Extracted entries START

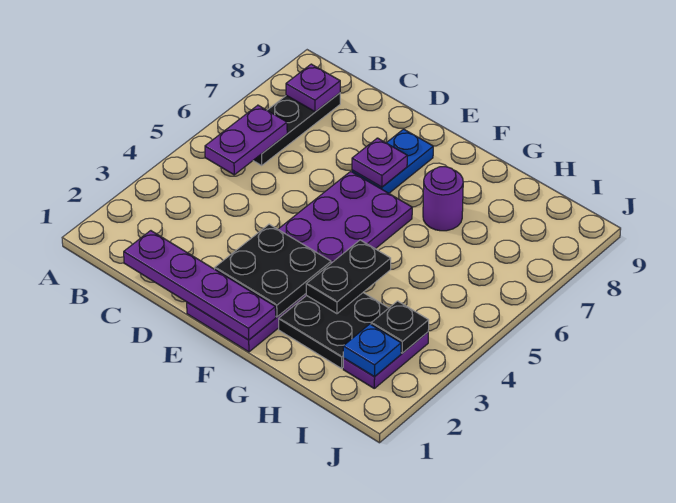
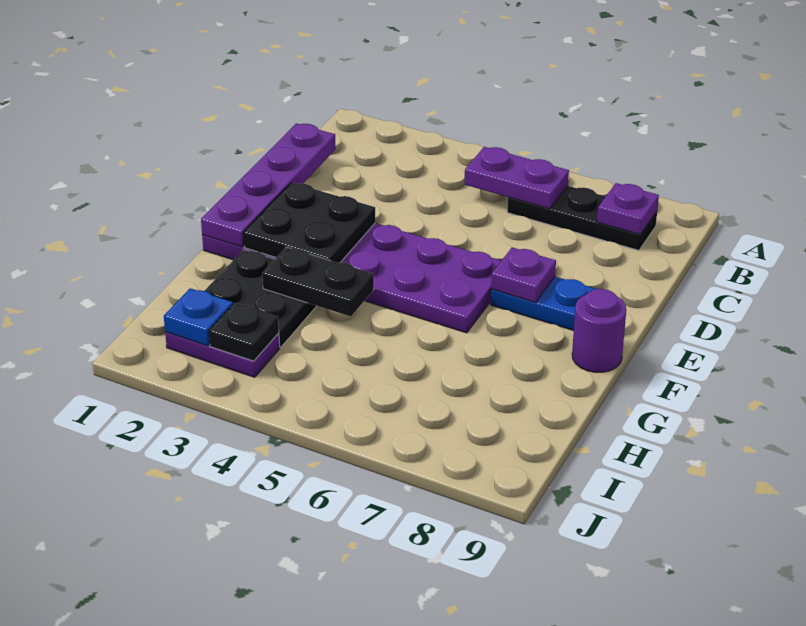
purple round brick G7 level 1 -> purple round brick F9 level 1

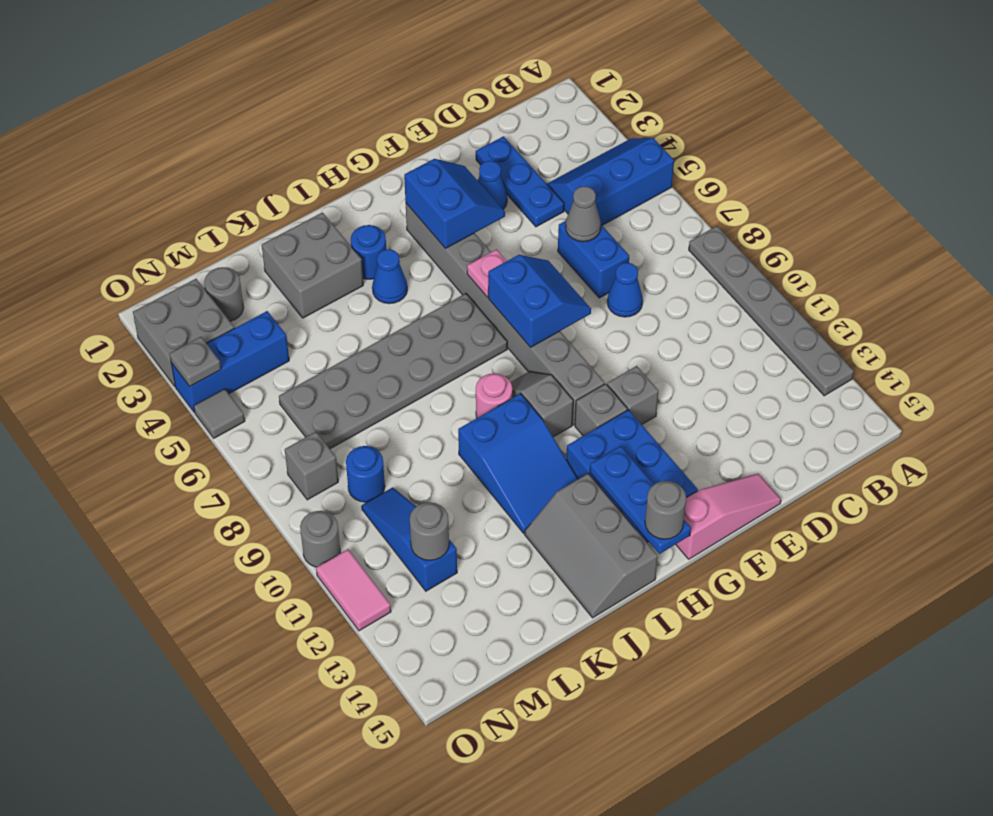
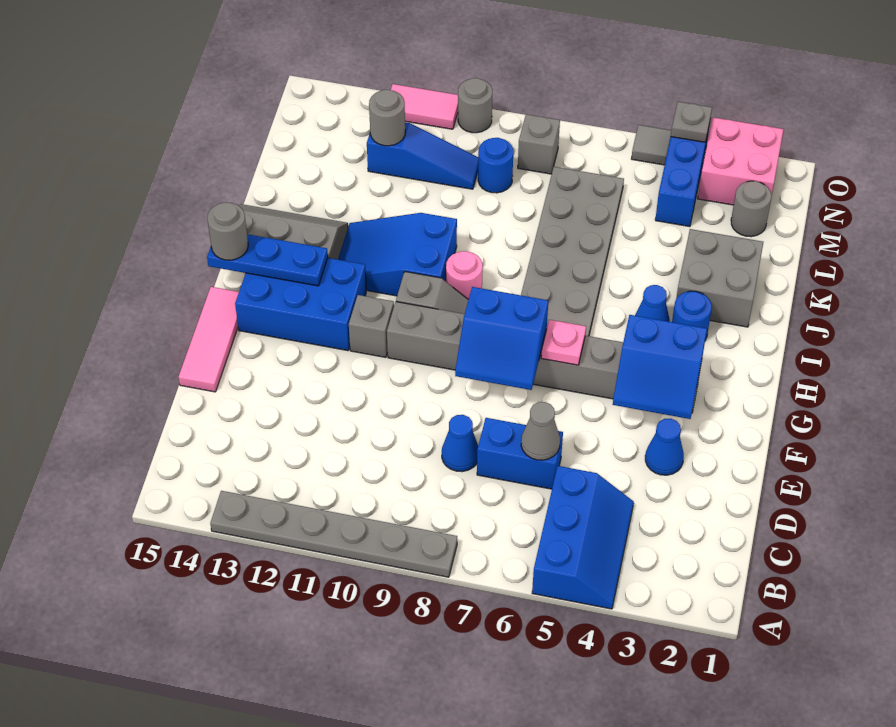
blue plate D2:D4 level 1 -> none
pink slope E15:G15 level 1 top G -> pink tile E15:G15 level 1
grey brick F11 level 1 -> none
grey brick N2:O3 level 1 -> pink brick N2:O3 level 1

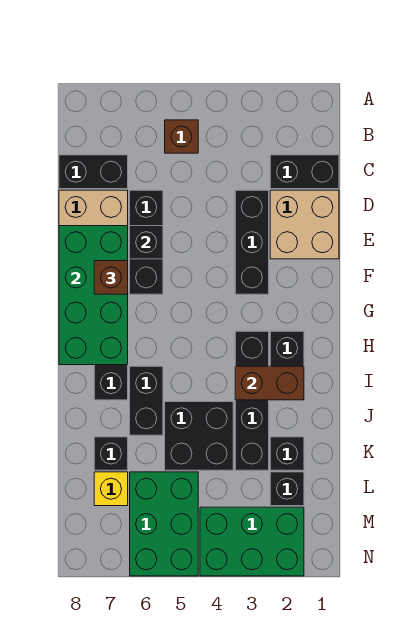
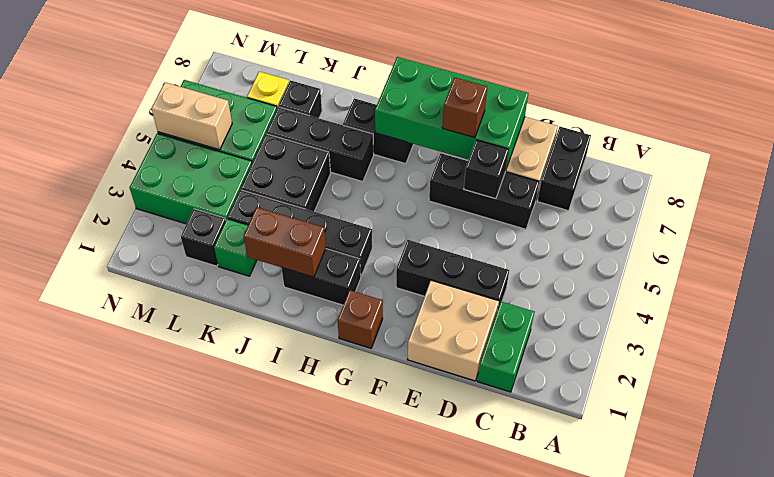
brown brick B5 level 1 -> brown brick G1 level 1
black brick C1:C2 level 1 -> green brick C1:C2 level 1
brown brick I2:I3 level 2 -> brown brick I2:J2 level 2
black brick I6:J6 level 1 -> black brick I6:K6 level 1
black brick K2 level 1 -> green brick K2 level 1
green brick M2:N4 level 1 -> green brick L3:N4 level 1
none -> tan brick M5:N5 level 2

Extracted entries END

Would you write out each record above exactly, with no images?

**Your solution**
purple round brick G7 level 1 -> purple round brick F9 level 1

blue plate D2:D4 level 1 -> none
pink slope E15:G15 level 1 top G -> pink tile E15:G15 level 1
grey brick F11 level 1 -> none
grey brick N2:O3 level 1 -> pink brick N2:O3 level 1

brown brick B5 level 1 -> brown brick G1 level 1
black brick C1:C2 level 1 -> green brick C1:C2 level 1
brown brick I2:I3 level 2 -> brown brick I2:J2 level 2
black brick I6:J6 level 1 -> black brick I6:K6 level 1
black brick K2 level 1 -> green brick K2 level 1
green brick M2:N4 level 1 -> green brick L3:N4 level 1
none -> tan brick M5:N5 level 2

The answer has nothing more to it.